> The data
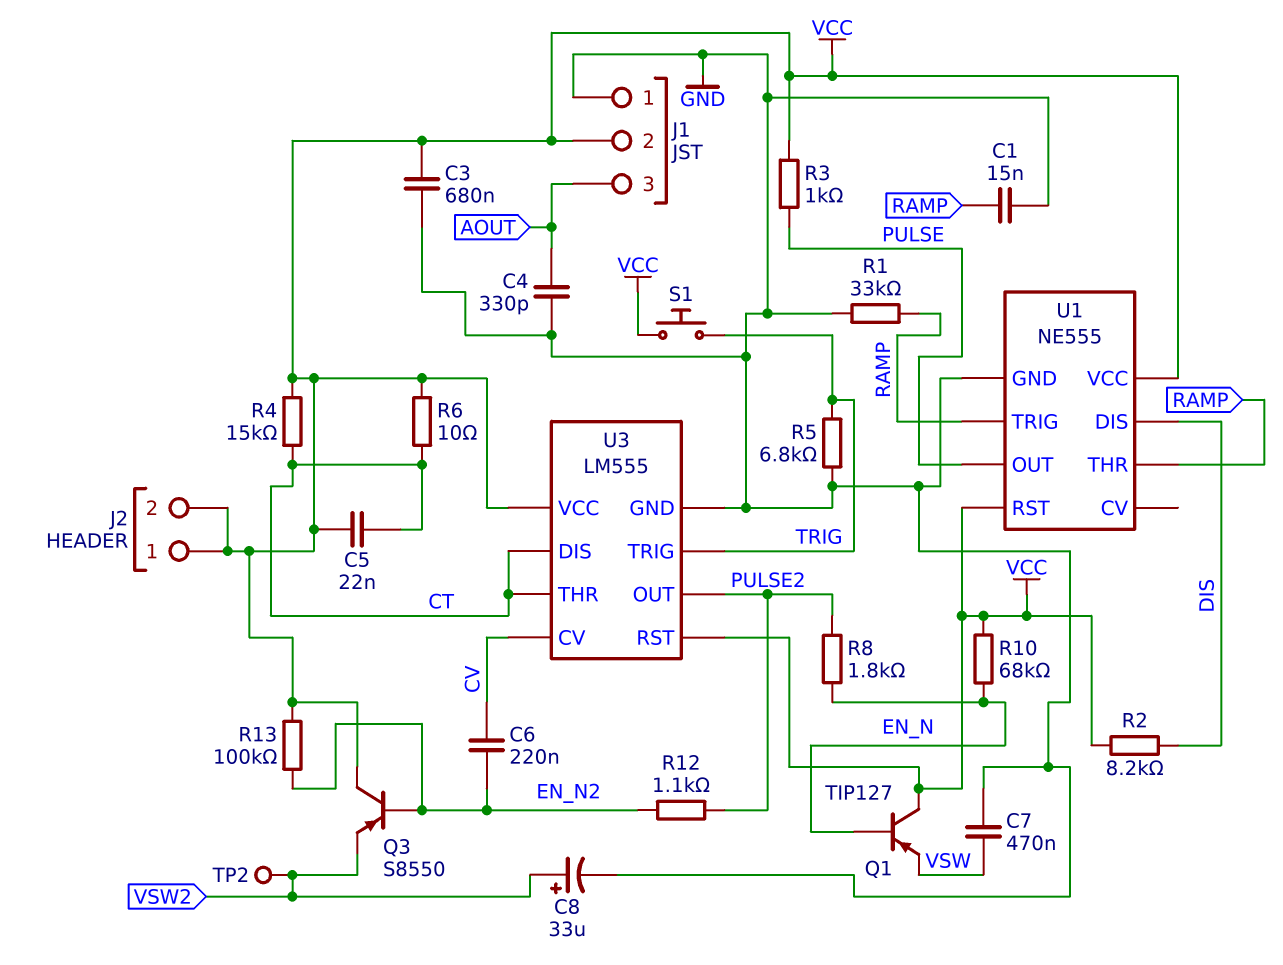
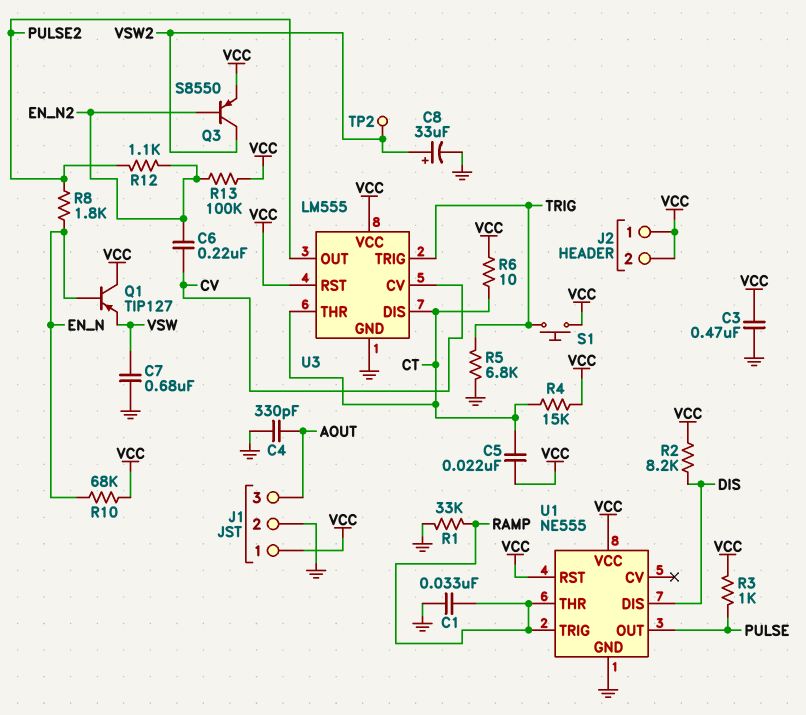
C1: 15nF (GND, RAMP) -> 33nF (GND, RAMP)
C3: 680nF (GND, VCC) -> 470nF (GND, VCC)
C7: 470nF (GND, VSW) -> 680nF (GND, VSW)
J1 pin 1: GND -> VCC
J1 pin 2: VCC -> GND
Q3: PNP S8550 (B EN_N2, C VCC, E VSW2) -> PNP S8550 (B EN_N2, C VSW2, E VCC)

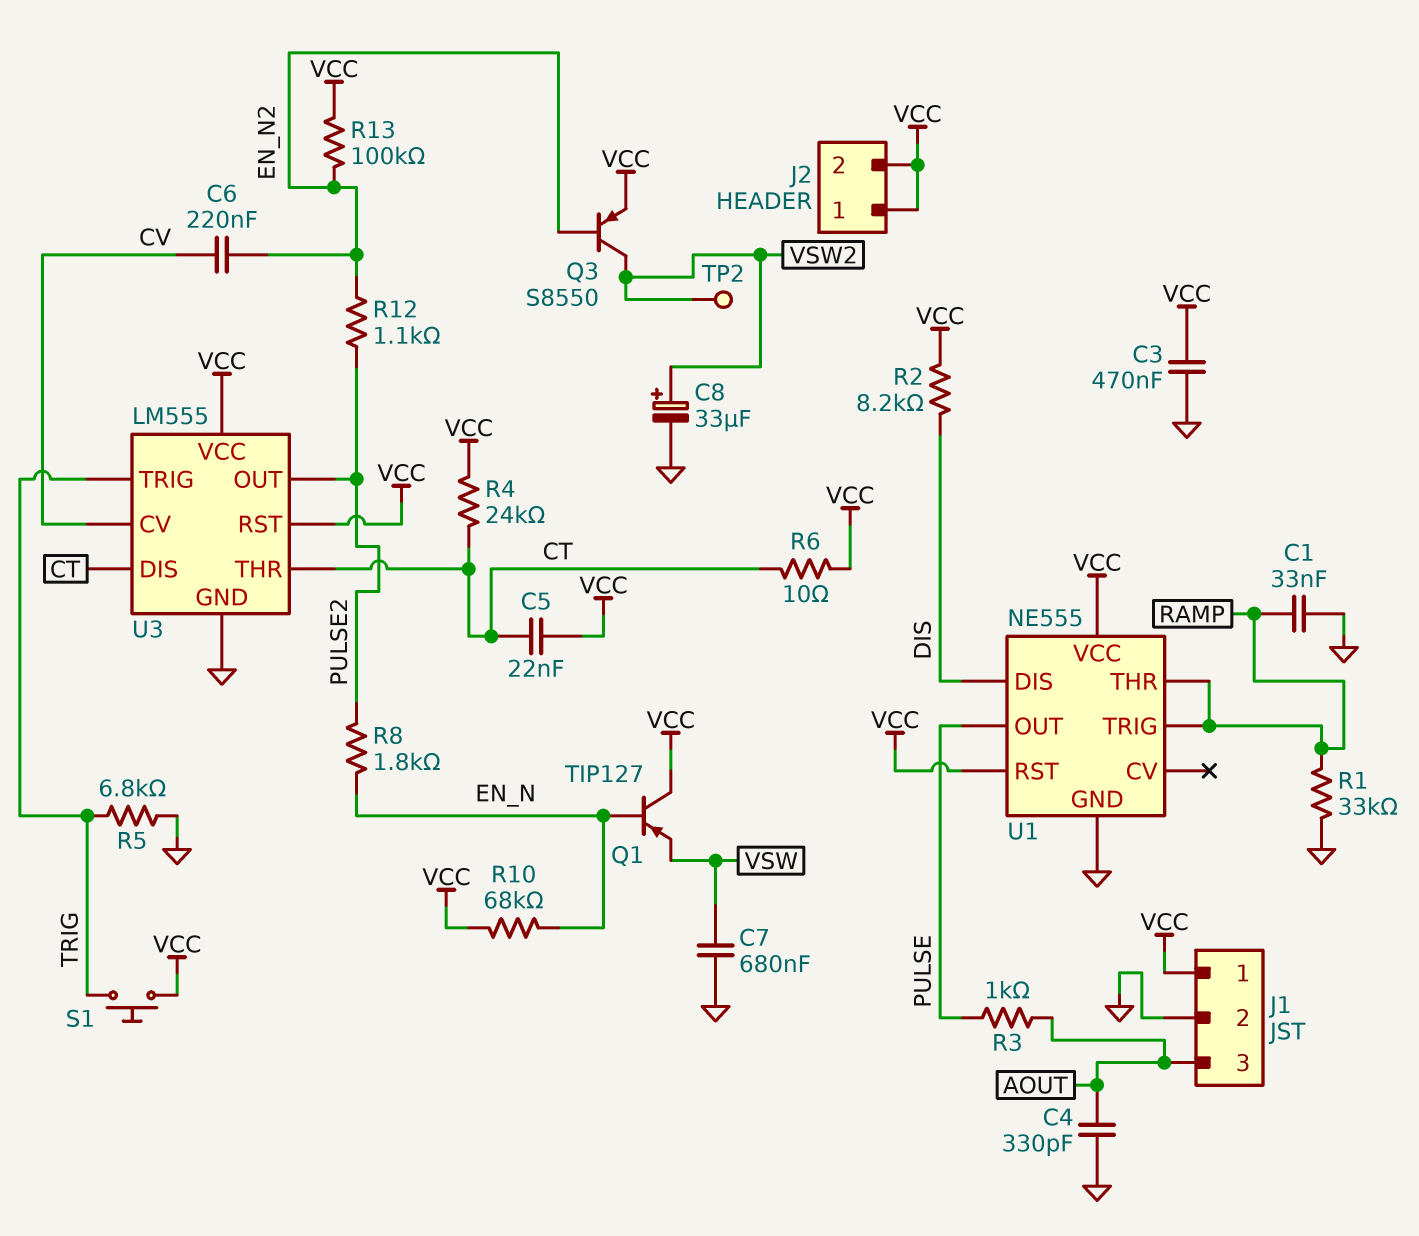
R3: 1k (PULSE, VCC) -> 1k (AOUT, PULSE)
R4: 15k (CT, VCC) -> 24k (CT, VCC)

> What you will do
Starting with the line that contains "C3: 680nF (GND, VCC) -> 470nF (GND, VCC)" and ending with the last line of the material, every line must be written out exactly; no other lines and no pictures are wanted.

> Written answer
C3: 680nF (GND, VCC) -> 470nF (GND, VCC)
C7: 470nF (GND, VSW) -> 680nF (GND, VSW)
J1 pin 1: GND -> VCC
J1 pin 2: VCC -> GND
Q3: PNP S8550 (B EN_N2, C VCC, E VSW2) -> PNP S8550 (B EN_N2, C VSW2, E VCC)

R3: 1k (PULSE, VCC) -> 1k (AOUT, PULSE)
R4: 15k (CT, VCC) -> 24k (CT, VCC)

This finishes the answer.